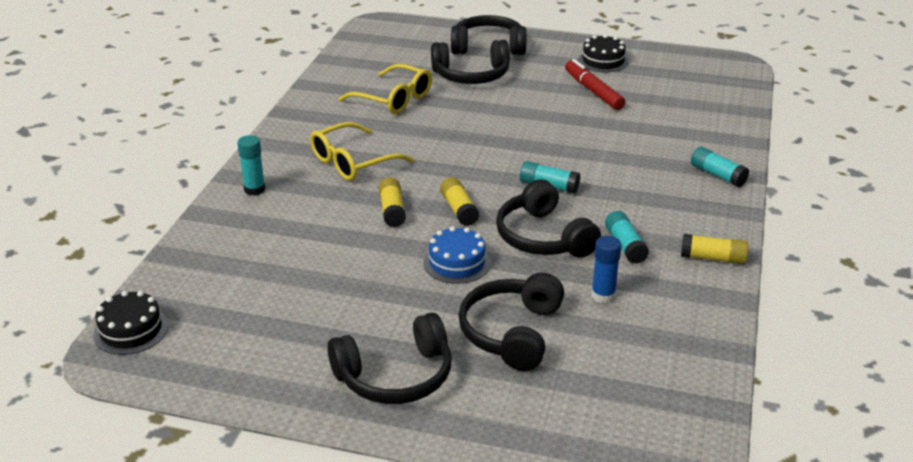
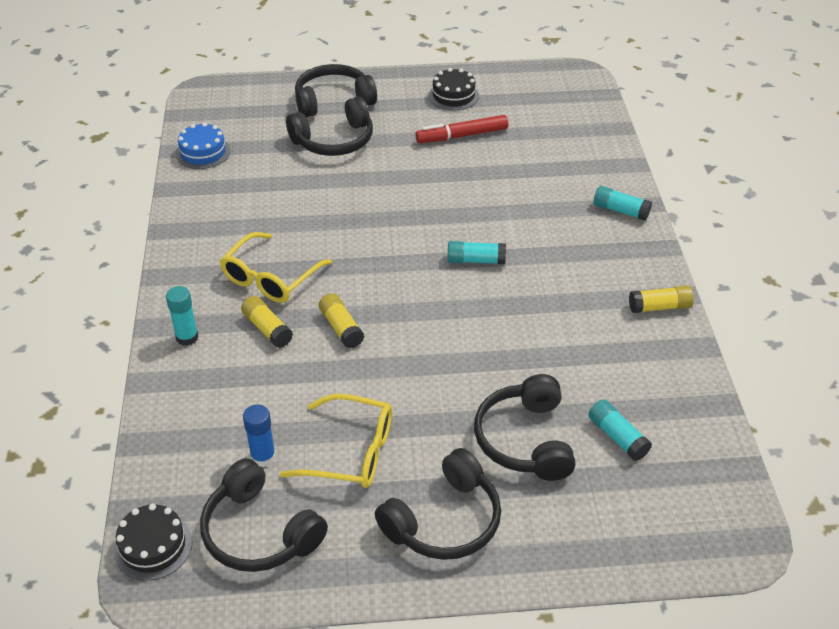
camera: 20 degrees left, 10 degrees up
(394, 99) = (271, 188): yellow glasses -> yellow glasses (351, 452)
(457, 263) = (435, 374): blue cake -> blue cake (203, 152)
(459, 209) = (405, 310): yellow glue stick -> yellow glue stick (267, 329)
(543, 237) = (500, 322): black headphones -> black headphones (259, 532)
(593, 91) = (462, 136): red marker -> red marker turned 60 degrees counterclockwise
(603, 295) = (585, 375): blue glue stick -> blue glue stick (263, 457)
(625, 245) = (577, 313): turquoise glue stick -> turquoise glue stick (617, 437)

--

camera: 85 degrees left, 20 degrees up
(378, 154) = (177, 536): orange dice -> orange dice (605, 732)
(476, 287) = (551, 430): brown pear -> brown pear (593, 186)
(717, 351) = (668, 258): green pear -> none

## WORK TO BE COMPLETED:
For every line in the records above that holds "yellow", add one, and report the sum alone.

## PROBLEM SOLUTION:
2